== DATA FOR THE TASK ==

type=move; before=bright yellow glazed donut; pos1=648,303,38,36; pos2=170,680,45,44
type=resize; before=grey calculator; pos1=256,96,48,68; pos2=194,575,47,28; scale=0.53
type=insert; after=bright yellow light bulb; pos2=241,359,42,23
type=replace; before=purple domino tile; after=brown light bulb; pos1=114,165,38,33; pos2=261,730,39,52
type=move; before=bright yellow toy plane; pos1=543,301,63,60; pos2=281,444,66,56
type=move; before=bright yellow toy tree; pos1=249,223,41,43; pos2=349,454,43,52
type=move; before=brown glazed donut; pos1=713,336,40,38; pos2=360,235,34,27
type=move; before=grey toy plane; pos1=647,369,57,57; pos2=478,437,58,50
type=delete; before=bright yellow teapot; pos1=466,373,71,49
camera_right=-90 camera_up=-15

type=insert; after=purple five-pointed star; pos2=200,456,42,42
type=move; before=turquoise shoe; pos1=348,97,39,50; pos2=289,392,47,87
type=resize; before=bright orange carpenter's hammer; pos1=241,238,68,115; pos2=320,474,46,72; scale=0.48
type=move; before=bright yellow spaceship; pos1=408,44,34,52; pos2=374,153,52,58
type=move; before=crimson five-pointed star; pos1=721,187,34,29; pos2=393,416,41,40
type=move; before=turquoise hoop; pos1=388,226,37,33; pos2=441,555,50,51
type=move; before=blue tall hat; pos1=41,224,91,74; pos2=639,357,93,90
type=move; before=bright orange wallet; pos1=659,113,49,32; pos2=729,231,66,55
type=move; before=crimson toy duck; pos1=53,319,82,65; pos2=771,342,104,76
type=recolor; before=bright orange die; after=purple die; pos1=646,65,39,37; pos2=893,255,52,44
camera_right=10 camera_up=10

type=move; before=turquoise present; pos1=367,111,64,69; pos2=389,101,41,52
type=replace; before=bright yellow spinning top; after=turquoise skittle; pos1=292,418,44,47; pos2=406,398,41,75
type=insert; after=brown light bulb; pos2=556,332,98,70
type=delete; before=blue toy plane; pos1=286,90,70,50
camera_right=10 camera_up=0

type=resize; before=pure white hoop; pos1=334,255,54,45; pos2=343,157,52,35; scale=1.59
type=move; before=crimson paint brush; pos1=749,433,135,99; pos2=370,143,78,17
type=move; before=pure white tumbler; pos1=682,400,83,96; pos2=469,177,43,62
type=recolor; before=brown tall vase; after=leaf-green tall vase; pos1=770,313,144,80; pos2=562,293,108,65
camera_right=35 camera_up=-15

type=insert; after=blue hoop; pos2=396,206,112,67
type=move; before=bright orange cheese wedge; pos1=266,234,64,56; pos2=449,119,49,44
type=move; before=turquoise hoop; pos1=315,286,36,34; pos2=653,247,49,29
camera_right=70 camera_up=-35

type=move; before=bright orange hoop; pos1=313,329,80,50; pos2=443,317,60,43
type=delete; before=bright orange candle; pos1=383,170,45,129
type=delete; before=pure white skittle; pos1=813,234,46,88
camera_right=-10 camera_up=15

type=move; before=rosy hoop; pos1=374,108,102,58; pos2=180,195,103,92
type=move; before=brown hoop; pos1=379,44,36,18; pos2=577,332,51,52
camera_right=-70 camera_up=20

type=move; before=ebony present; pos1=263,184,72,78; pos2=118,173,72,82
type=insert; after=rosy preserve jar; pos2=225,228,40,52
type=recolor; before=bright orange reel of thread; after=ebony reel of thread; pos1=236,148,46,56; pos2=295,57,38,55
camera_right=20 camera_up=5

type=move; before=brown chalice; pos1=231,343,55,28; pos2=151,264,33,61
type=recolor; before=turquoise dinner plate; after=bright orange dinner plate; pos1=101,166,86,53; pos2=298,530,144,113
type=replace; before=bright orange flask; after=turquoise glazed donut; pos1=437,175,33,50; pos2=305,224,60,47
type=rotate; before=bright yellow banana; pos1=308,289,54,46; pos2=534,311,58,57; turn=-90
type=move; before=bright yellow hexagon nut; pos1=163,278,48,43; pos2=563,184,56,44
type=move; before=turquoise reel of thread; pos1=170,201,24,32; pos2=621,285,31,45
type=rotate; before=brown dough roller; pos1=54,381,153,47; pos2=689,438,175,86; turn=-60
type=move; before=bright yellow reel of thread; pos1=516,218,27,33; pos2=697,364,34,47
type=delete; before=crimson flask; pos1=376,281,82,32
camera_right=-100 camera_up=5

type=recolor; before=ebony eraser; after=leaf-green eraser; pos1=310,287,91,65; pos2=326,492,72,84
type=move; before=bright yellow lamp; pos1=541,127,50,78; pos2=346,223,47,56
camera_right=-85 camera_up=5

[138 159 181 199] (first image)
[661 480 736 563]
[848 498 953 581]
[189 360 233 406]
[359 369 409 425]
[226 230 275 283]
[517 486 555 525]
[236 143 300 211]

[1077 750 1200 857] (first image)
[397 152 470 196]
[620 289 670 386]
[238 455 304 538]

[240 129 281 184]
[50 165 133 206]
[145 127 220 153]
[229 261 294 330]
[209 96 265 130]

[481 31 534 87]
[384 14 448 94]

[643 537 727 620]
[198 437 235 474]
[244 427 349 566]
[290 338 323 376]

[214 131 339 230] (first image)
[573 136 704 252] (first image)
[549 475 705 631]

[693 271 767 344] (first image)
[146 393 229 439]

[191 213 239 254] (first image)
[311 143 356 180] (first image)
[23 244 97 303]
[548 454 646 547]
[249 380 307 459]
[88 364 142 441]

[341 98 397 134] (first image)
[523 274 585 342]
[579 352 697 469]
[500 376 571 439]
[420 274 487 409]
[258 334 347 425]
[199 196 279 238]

===

WHAT IS BEING ASKED:
Output the full listing without altering anything.

RESPONSE BELOW:
type=move; before=bright yellow glazed donut; pos1=648,303,38,36; pos2=170,680,45,44
type=resize; before=grey calculator; pos1=256,96,48,68; pos2=194,575,47,28; scale=0.53
type=insert; after=bright yellow light bulb; pos2=241,359,42,23
type=replace; before=purple domino tile; after=brown light bulb; pos1=114,165,38,33; pos2=261,730,39,52
type=move; before=bright yellow toy plane; pos1=543,301,63,60; pos2=281,444,66,56
type=move; before=bright yellow toy tree; pos1=249,223,41,43; pos2=349,454,43,52
type=move; before=brown glazed donut; pos1=713,336,40,38; pos2=360,235,34,27
type=move; before=grey toy plane; pos1=647,369,57,57; pos2=478,437,58,50
type=delete; before=bright yellow teapot; pos1=466,373,71,49
camera_right=-90 camera_up=-15

type=insert; after=purple five-pointed star; pos2=200,456,42,42
type=move; before=turquoise shoe; pos1=348,97,39,50; pos2=289,392,47,87
type=resize; before=bright orange carpenter's hammer; pos1=241,238,68,115; pos2=320,474,46,72; scale=0.48
type=move; before=bright yellow spaceship; pos1=408,44,34,52; pos2=374,153,52,58
type=move; before=crimson five-pointed star; pos1=721,187,34,29; pos2=393,416,41,40
type=move; before=turquoise hoop; pos1=388,226,37,33; pos2=441,555,50,51
type=move; before=blue tall hat; pos1=41,224,91,74; pos2=639,357,93,90
type=move; before=bright orange wallet; pos1=659,113,49,32; pos2=729,231,66,55
type=move; before=crimson toy duck; pos1=53,319,82,65; pos2=771,342,104,76
type=recolor; before=bright orange die; after=purple die; pos1=646,65,39,37; pos2=893,255,52,44
camera_right=10 camera_up=10

type=move; before=turquoise present; pos1=367,111,64,69; pos2=389,101,41,52
type=replace; before=bright yellow spinning top; after=turquoise skittle; pos1=292,418,44,47; pos2=406,398,41,75
type=insert; after=brown light bulb; pos2=556,332,98,70
type=delete; before=blue toy plane; pos1=286,90,70,50
camera_right=10 camera_up=0

type=resize; before=pure white hoop; pos1=334,255,54,45; pos2=343,157,52,35; scale=1.59
type=move; before=crimson paint brush; pos1=749,433,135,99; pos2=370,143,78,17
type=move; before=pure white tumbler; pos1=682,400,83,96; pos2=469,177,43,62
type=recolor; before=brown tall vase; after=leaf-green tall vase; pos1=770,313,144,80; pos2=562,293,108,65
camera_right=35 camera_up=-15

type=insert; after=blue hoop; pos2=396,206,112,67
type=move; before=bright orange cheese wedge; pos1=266,234,64,56; pos2=449,119,49,44
type=move; before=turquoise hoop; pos1=315,286,36,34; pos2=653,247,49,29
camera_right=70 camera_up=-35

type=move; before=bright orange hoop; pos1=313,329,80,50; pos2=443,317,60,43
type=delete; before=bright orange candle; pos1=383,170,45,129
type=delete; before=pure white skittle; pos1=813,234,46,88
camera_right=-10 camera_up=15

type=move; before=rosy hoop; pos1=374,108,102,58; pos2=180,195,103,92
type=move; before=brown hoop; pos1=379,44,36,18; pos2=577,332,51,52
camera_right=-70 camera_up=20

type=move; before=ebony present; pos1=263,184,72,78; pos2=118,173,72,82
type=insert; after=rosy preserve jar; pos2=225,228,40,52
type=recolor; before=bright orange reel of thread; after=ebony reel of thread; pos1=236,148,46,56; pos2=295,57,38,55
camera_right=20 camera_up=5

type=move; before=brown chalice; pos1=231,343,55,28; pos2=151,264,33,61
type=recolor; before=turquoise dinner plate; after=bright orange dinner plate; pos1=101,166,86,53; pos2=298,530,144,113
type=replace; before=bright orange flask; after=turquoise glazed donut; pos1=437,175,33,50; pos2=305,224,60,47
type=rotate; before=bright yellow banana; pos1=308,289,54,46; pos2=534,311,58,57; turn=-90
type=move; before=bright yellow hexagon nut; pos1=163,278,48,43; pos2=563,184,56,44
type=move; before=turquoise reel of thread; pos1=170,201,24,32; pos2=621,285,31,45
type=rotate; before=brown dough roller; pos1=54,381,153,47; pos2=689,438,175,86; turn=-60
type=move; before=bright yellow reel of thread; pos1=516,218,27,33; pos2=697,364,34,47
type=delete; before=crimson flask; pos1=376,281,82,32
camera_right=-100 camera_up=5

type=recolor; before=ebony eraser; after=leaf-green eraser; pos1=310,287,91,65; pos2=326,492,72,84
type=move; before=bright yellow lamp; pos1=541,127,50,78; pos2=346,223,47,56
camera_right=-85 camera_up=5

[138 159 181 199] (first image)
[661 480 736 563]
[848 498 953 581]
[189 360 233 406]
[359 369 409 425]
[226 230 275 283]
[517 486 555 525]
[236 143 300 211]

[1077 750 1200 857] (first image)
[397 152 470 196]
[620 289 670 386]
[238 455 304 538]

[240 129 281 184]
[50 165 133 206]
[145 127 220 153]
[229 261 294 330]
[209 96 265 130]

[481 31 534 87]
[384 14 448 94]

[643 537 727 620]
[198 437 235 474]
[244 427 349 566]
[290 338 323 376]

[214 131 339 230] (first image)
[573 136 704 252] (first image)
[549 475 705 631]

[693 271 767 344] (first image)
[146 393 229 439]

[191 213 239 254] (first image)
[311 143 356 180] (first image)
[23 244 97 303]
[548 454 646 547]
[249 380 307 459]
[88 364 142 441]

[341 98 397 134] (first image)
[523 274 585 342]
[579 352 697 469]
[500 376 571 439]
[420 274 487 409]
[258 334 347 425]
[199 196 279 238]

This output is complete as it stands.